◆ PROBLEM DETAILS
What is needed is an exact transcription of the line containing "(445, 175) = (283, 327): brown" and every line after it through the end of the entries below, with no pictures.

◆ MATERIAL FOR THIS EXERCISE
§

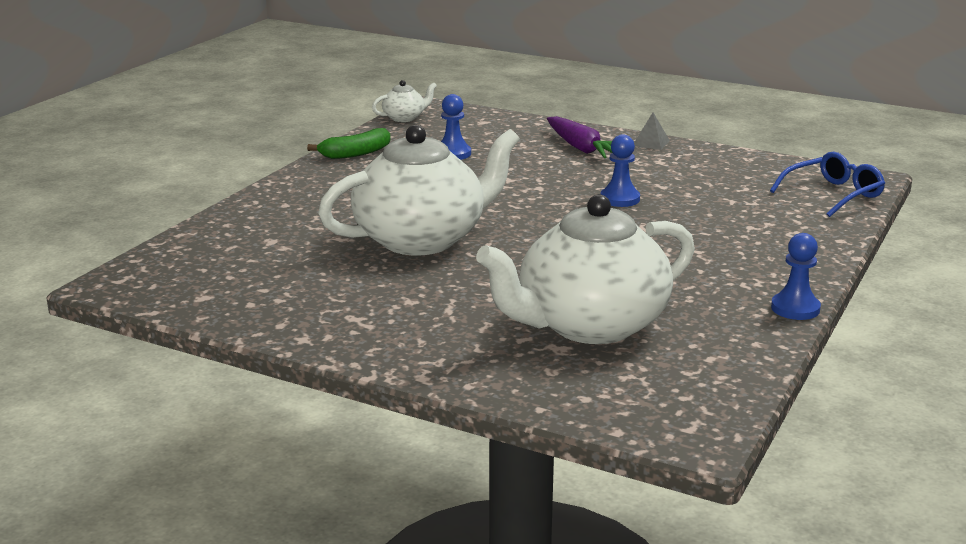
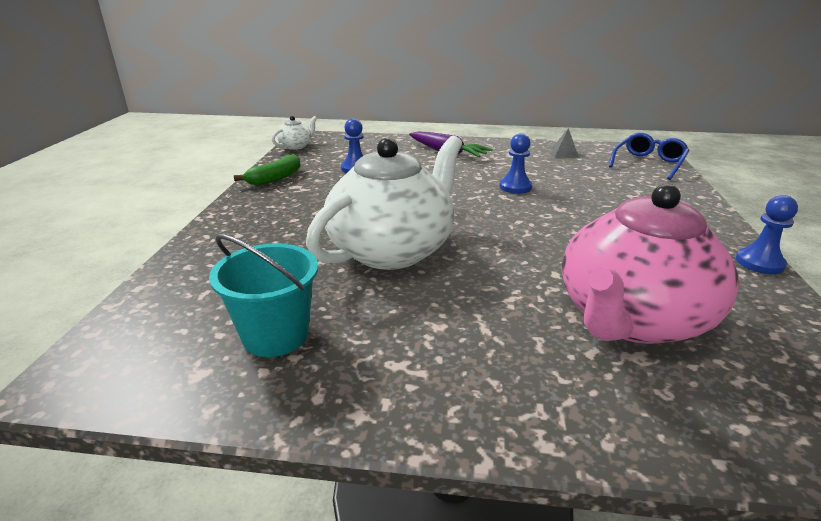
camera: 20 degrees left, 5 degrees up
(272, 284) = (275, 335): none -> turquoise bucket
(589, 325) = (631, 319): white teapot -> pink teapot
(651, 143) = (489, 143): grey pyramid -> grey pyramid (564, 152)

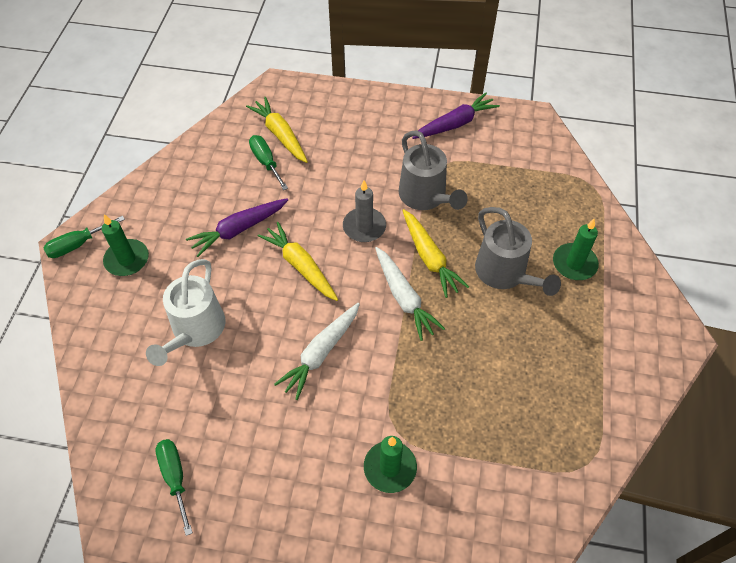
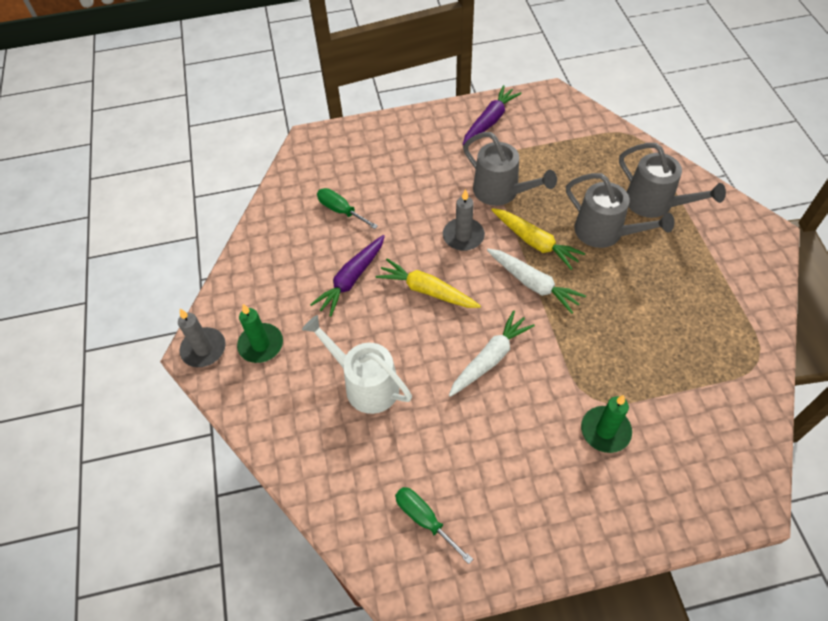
camera: 20 degrees left, 0 degrees up
(78, 245) = (203, 349): green screwdriver -> grey candle
(195, 331) = (365, 384): white watering can -> white watering can turned 135 degrees clockwise
(280, 135) = (339, 182): yellow carrot -> none
(321, 353) = (490, 358): white carrot -> white carrot turned 150 degrees counterclockwise
(574, 263) = (655, 204): green candle -> grey watering can

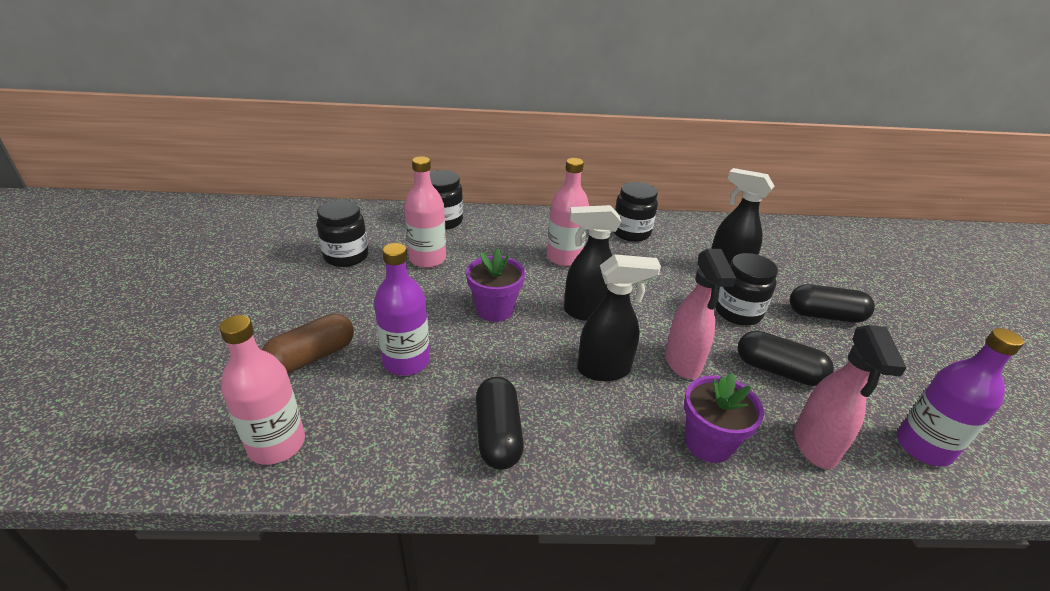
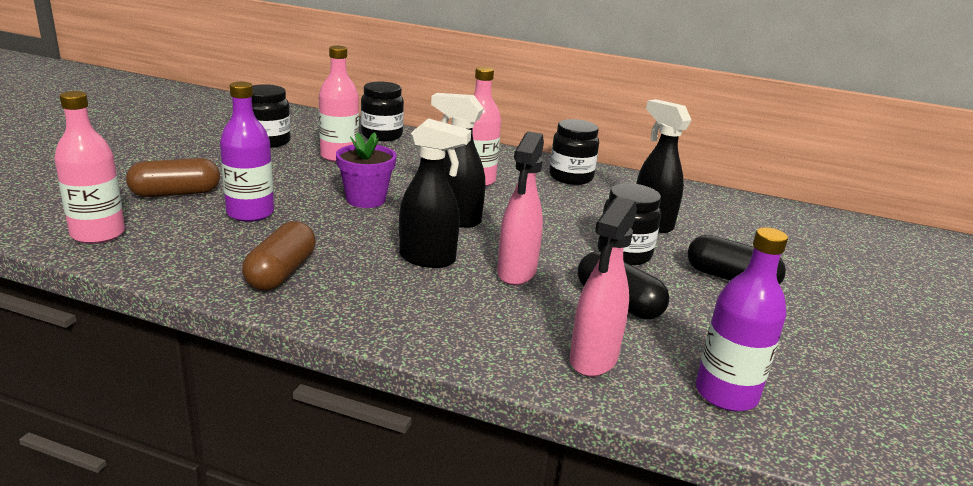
camera: 20 degrees right, 10 degrees down
(498, 434) = (281, 273): black capsule -> brown capsule
(708, 443) = (477, 328): purple flower pot -> none

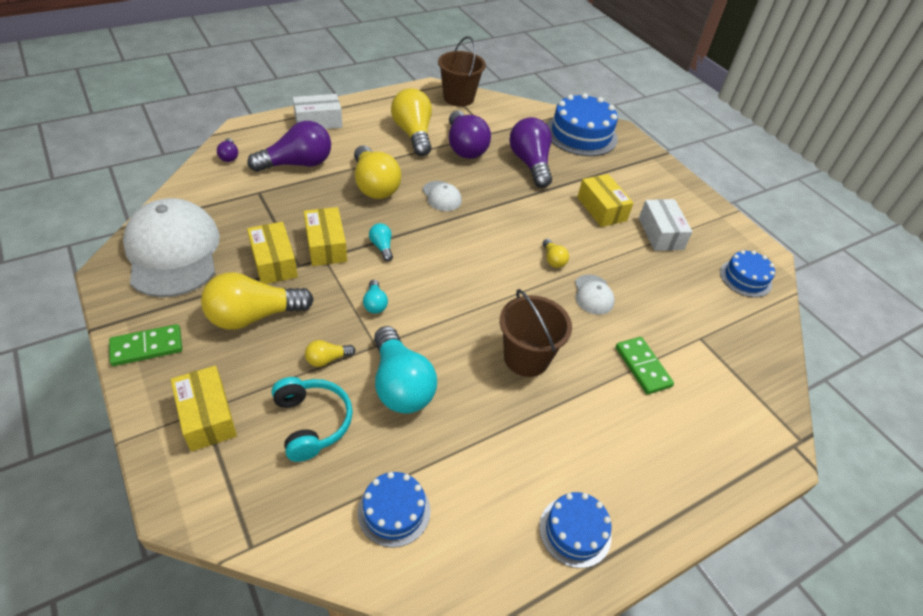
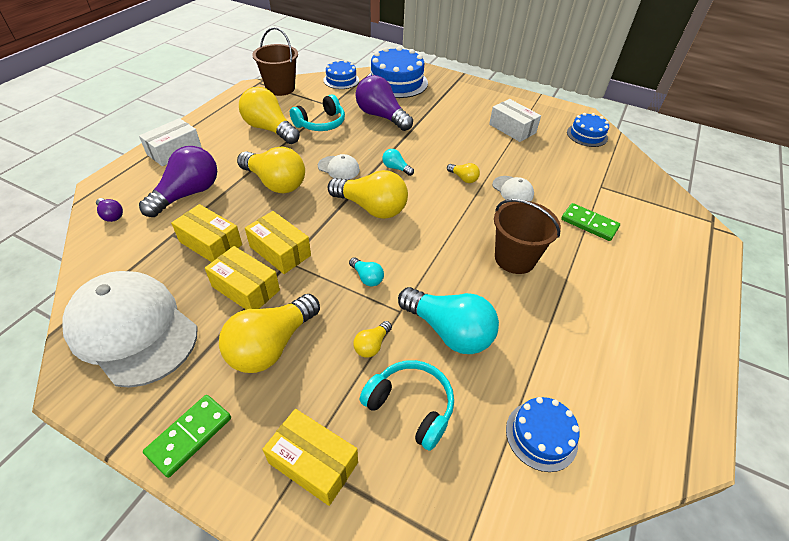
camera: 30 degrees left, 0 degrees up
(382, 247) = (329, 229): turquoise light bulb -> turquoise light bulb (396, 168)
(436, 246) = (371, 208): none -> yellow light bulb
(464, 147) = (321, 123): purple light bulb -> turquoise headphones
(575, 531) = (663, 363): blue cake -> blue cake (341, 80)
(601, 209) = (460, 128): yellow box -> yellow box (210, 243)

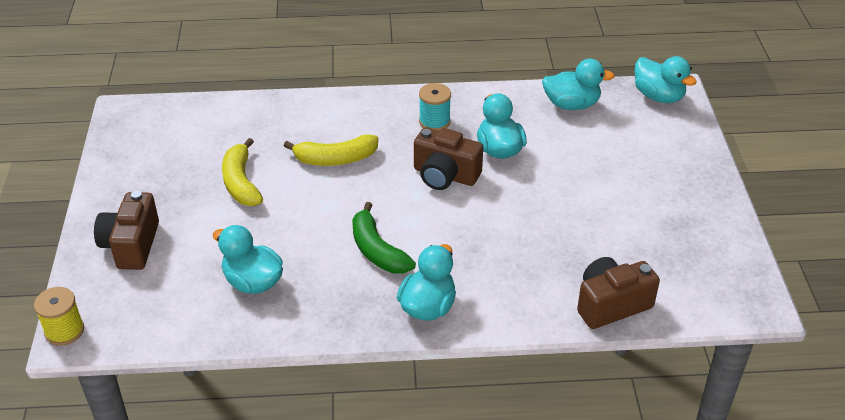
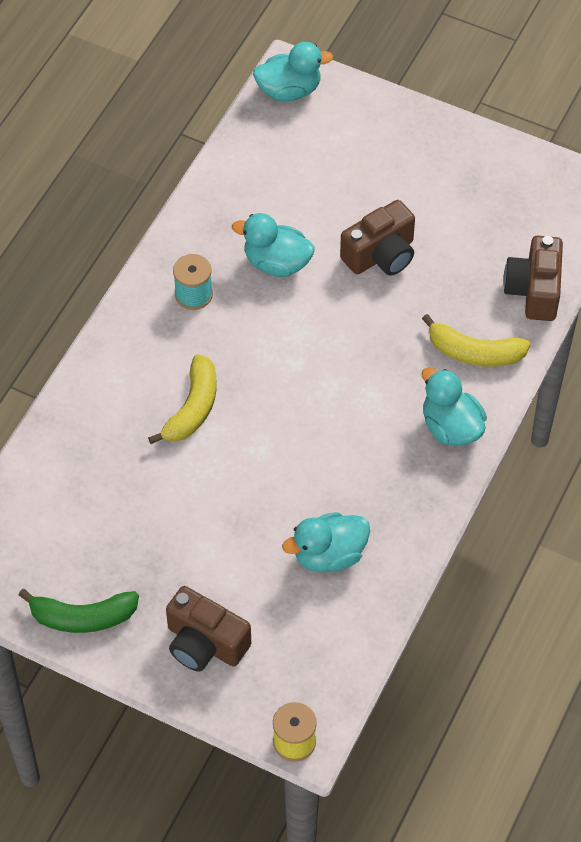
camera: 60 degrees left, 15 degrees up
(241, 182) = (172, 508): yellow banana -> yellow banana (474, 353)
(377, 250) = (352, 433): green banana -> green banana (82, 617)
(445, 175) = (283, 327): brown camera -> brown camera (381, 255)
(571, 104) = (251, 167): turquoise duck -> none

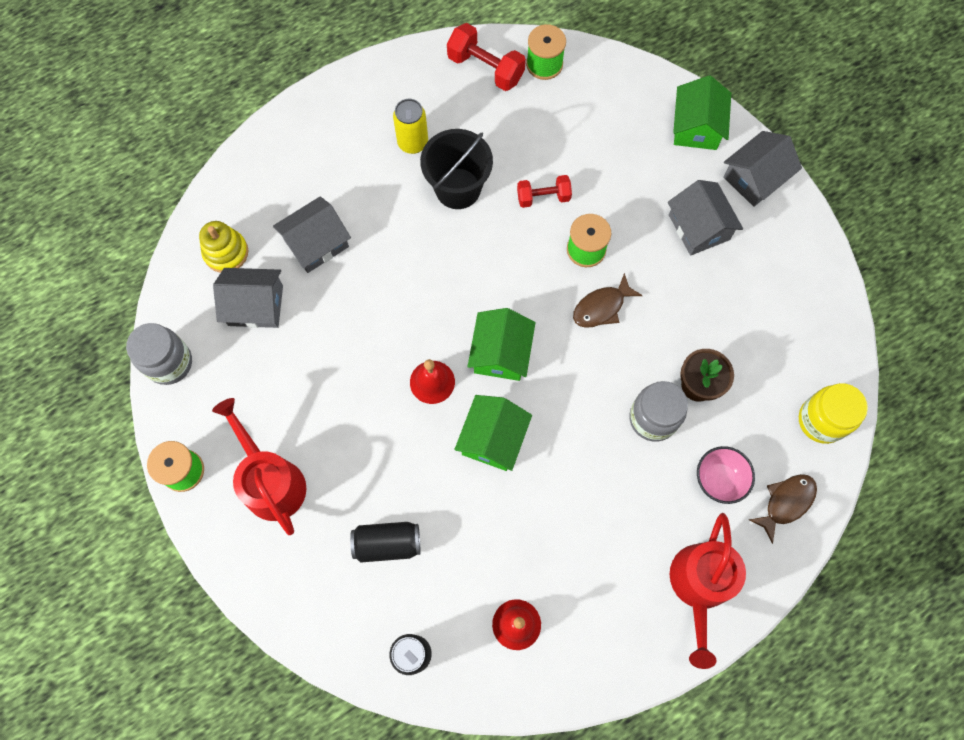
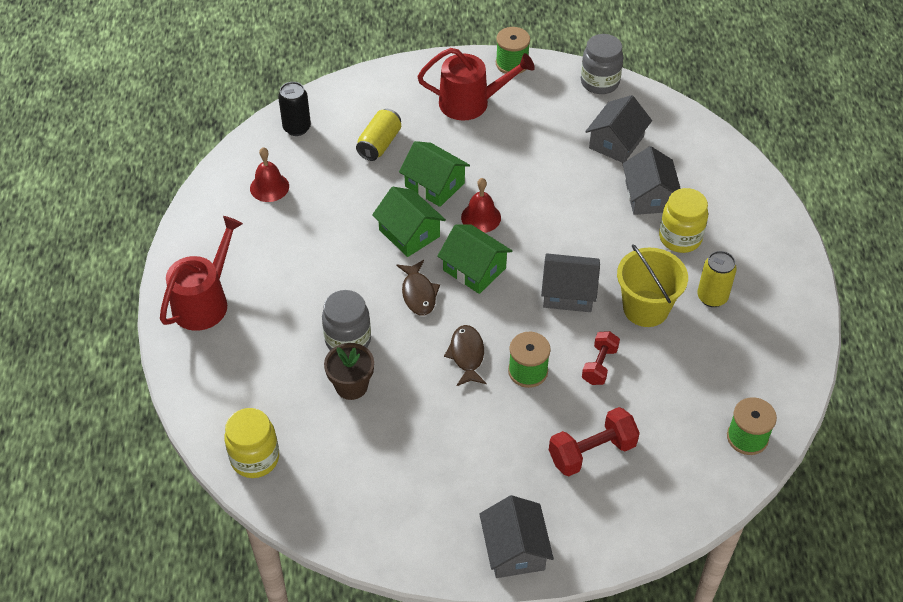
camera: 120 degrees right, 20 degrees down
(226, 252) = (674, 142): yellow stacking toy -> none
(356, 195) = (680, 238): none -> yellow jar
(387, 543) = (379, 144): black can -> yellow can
(458, 188) = (645, 308): black bucket -> yellow bucket
(485, 68) = (767, 387): red dumbbell -> red dumbbell (592, 452)
(696, 127) = (602, 531): green house -> green house (434, 185)
(699, 227) = (493, 470): grey house -> grey house (568, 293)
(699, 586) = (204, 301): red watering can -> red watering can turned 75 degrees clockwise
(719, 479) = (267, 357): pink bowl -> none
(786, 503) = (214, 392): brown fish -> brown fish (418, 293)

§

◆ RESULT OF THIS EXERCISE
(445, 175) = (283, 327): brown camera -> brown camera (381, 255)
(571, 104) = (251, 167): turquoise duck -> none

camera: 120 degrees right, 20 degrees down
(226, 252) = (674, 142): yellow stacking toy -> none
(356, 195) = (680, 238): none -> yellow jar
(387, 543) = (379, 144): black can -> yellow can
(458, 188) = (645, 308): black bucket -> yellow bucket
(485, 68) = (767, 387): red dumbbell -> red dumbbell (592, 452)
(696, 127) = (602, 531): green house -> green house (434, 185)
(699, 227) = (493, 470): grey house -> grey house (568, 293)
(699, 586) = (204, 301): red watering can -> red watering can turned 75 degrees clockwise
(719, 479) = (267, 357): pink bowl -> none
(786, 503) = (214, 392): brown fish -> brown fish (418, 293)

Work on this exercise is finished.